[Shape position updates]
|---|

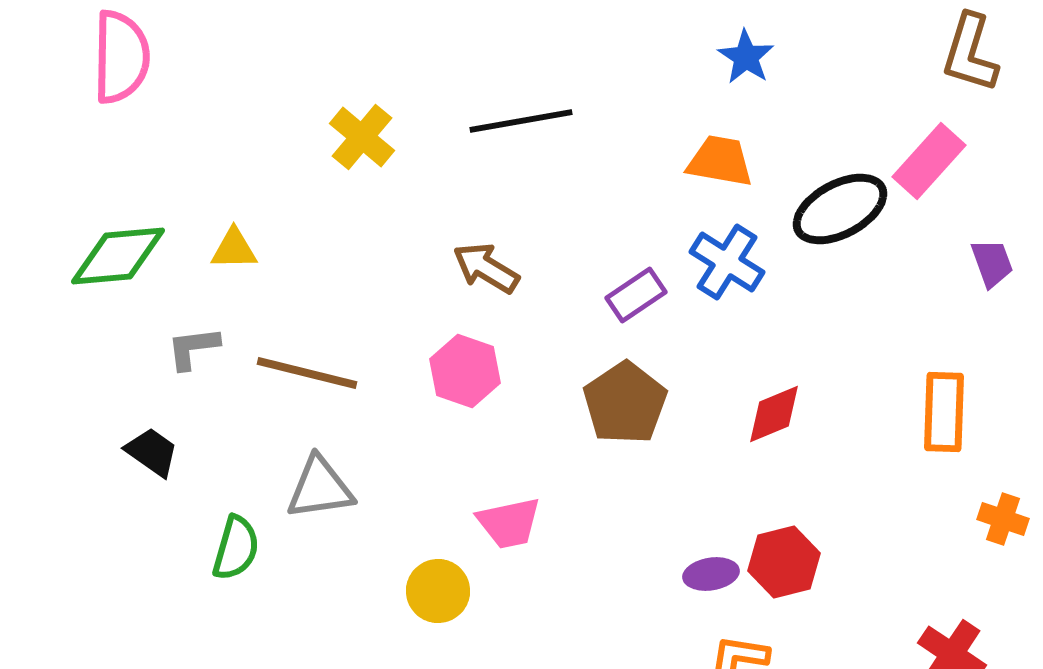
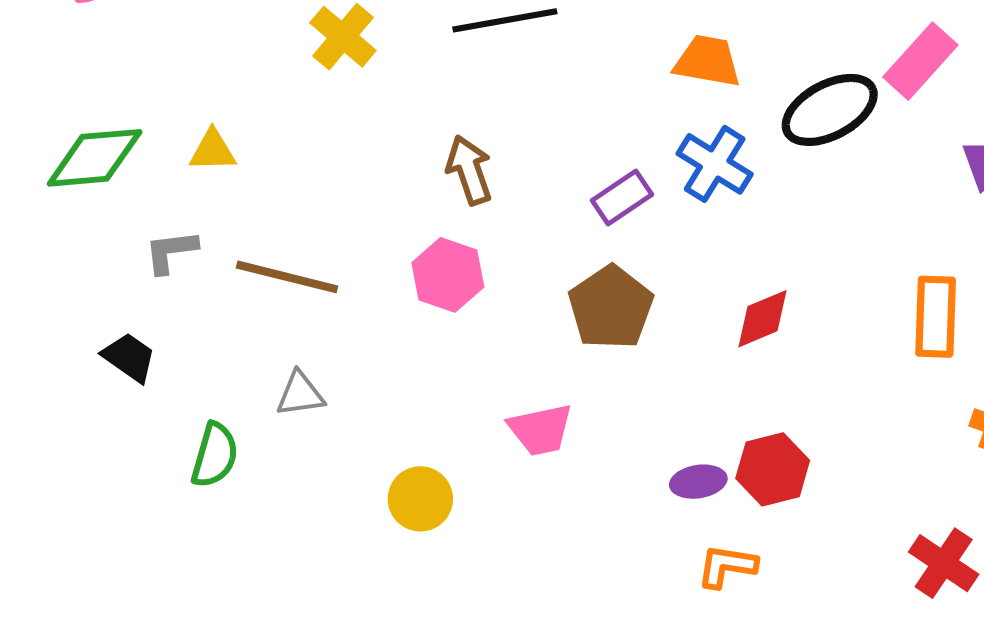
brown arrow: (486, 268) -> (469, 170), turned 40
gray triangle: (320, 488) -> (300, 394), size x0.7
pink trapezoid: (509, 523) -> (541, 430), moved

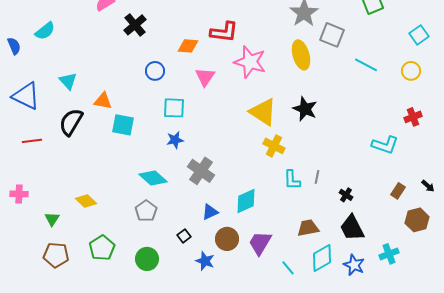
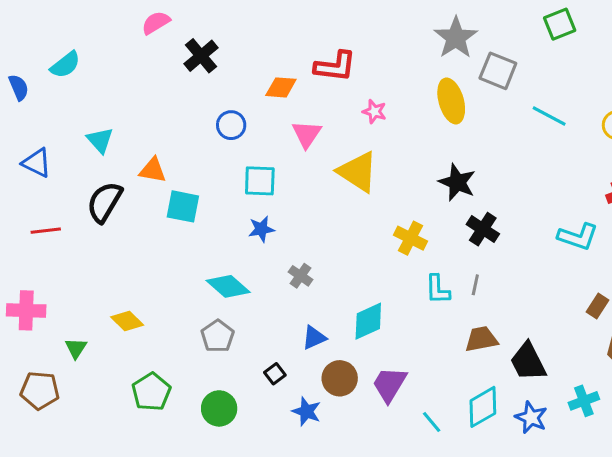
pink star: (250, 62) -> (374, 112), size x0.5
blue triangle: (26, 96) -> (37, 163), size x0.7
yellow triangle: (263, 112) -> (358, 172), moved
gray cross: (201, 171) -> (300, 276), size x0.6
pink cross: (19, 194) -> (26, 310), size x1.4
black cross: (346, 195) -> (483, 229), moved, size x1.5
brown trapezoid: (308, 228) -> (481, 339), moved
brown pentagon: (56, 255) -> (40, 390), moved

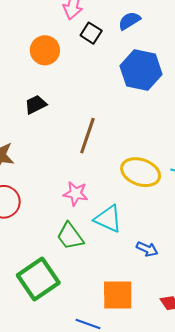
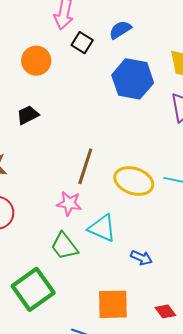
brown line: (87, 136) -> (85, 166), moved

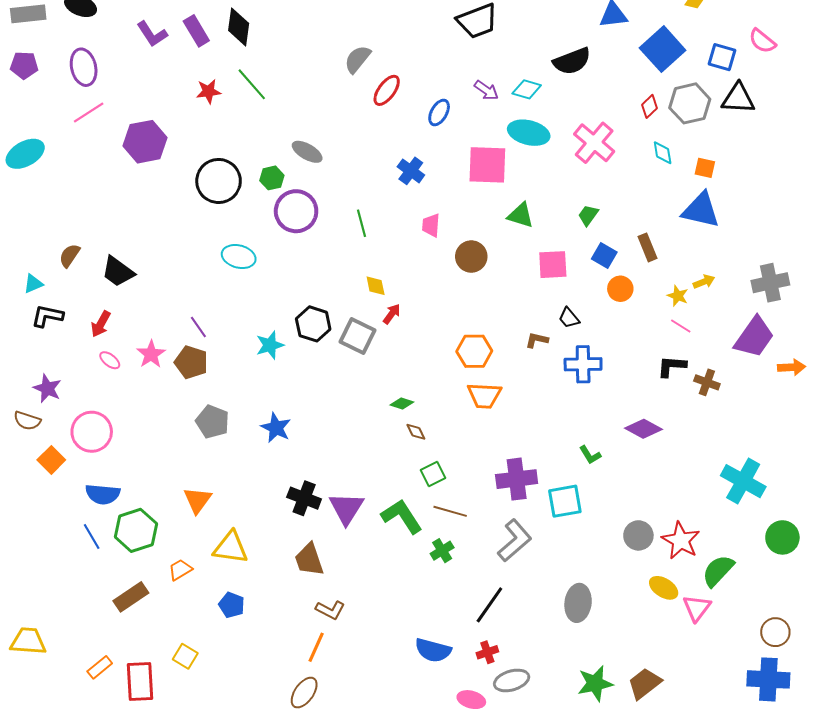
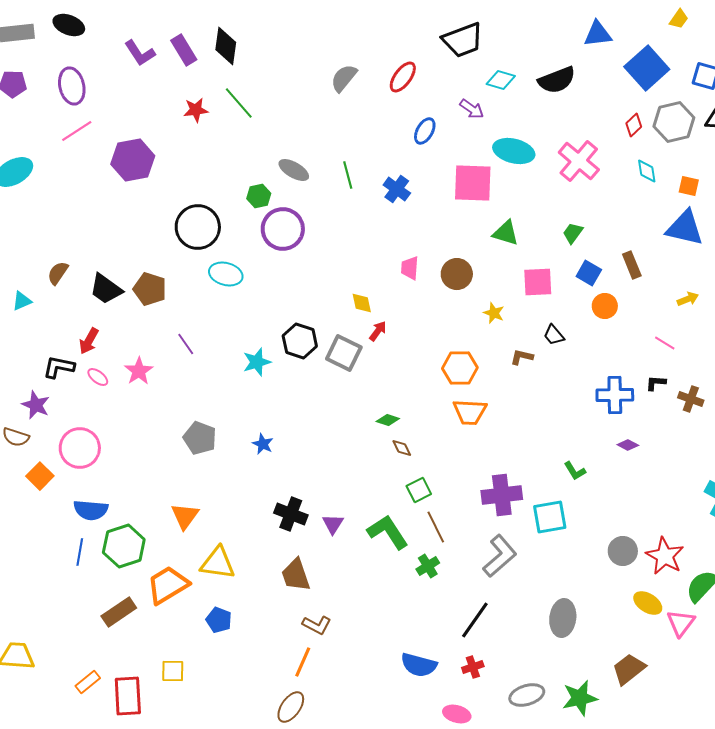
cyan diamond: (527, 89) -> (501, 80), moved
red ellipse: (387, 90) -> (403, 77), moved
black circle: (219, 181) -> (198, 227), moved
green line: (362, 223) -> (348, 175), moved
pink trapezoid: (431, 225) -> (410, 268), moved
yellow star: (678, 296) -> (494, 313), moved
black L-shape: (47, 316) -> (59, 367), moved
brown pentagon: (191, 362) -> (150, 289), moved
blue cross: (583, 364) -> (615, 395), moved
black L-shape: (672, 366) -> (656, 383), size x0.7
blue star: (276, 428) -> (263, 444), size x0.7
purple diamond: (643, 429) -> (628, 445), size x0.6
purple triangle: (346, 508) -> (333, 524), size x0.6
brown line: (450, 511) -> (436, 527), turned 48
blue line: (92, 536) -> (80, 552), turned 40
orange trapezoid: (180, 570) -> (168, 585), size x1.8
yellow square: (185, 656) -> (173, 671), turned -30
gray ellipse: (512, 680) -> (527, 695), moved
brown trapezoid: (644, 683) -> (629, 669), moved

|---|

**ACTIVITY**
The answer must be every line of the records above that holds the word "black".

**REPLY**
black cross: (346, 195) -> (483, 229), moved, size x1.5
black circle: (219, 181) -> (198, 227), moved
black L-shape: (47, 316) -> (59, 367), moved
black L-shape: (672, 366) -> (656, 383), size x0.7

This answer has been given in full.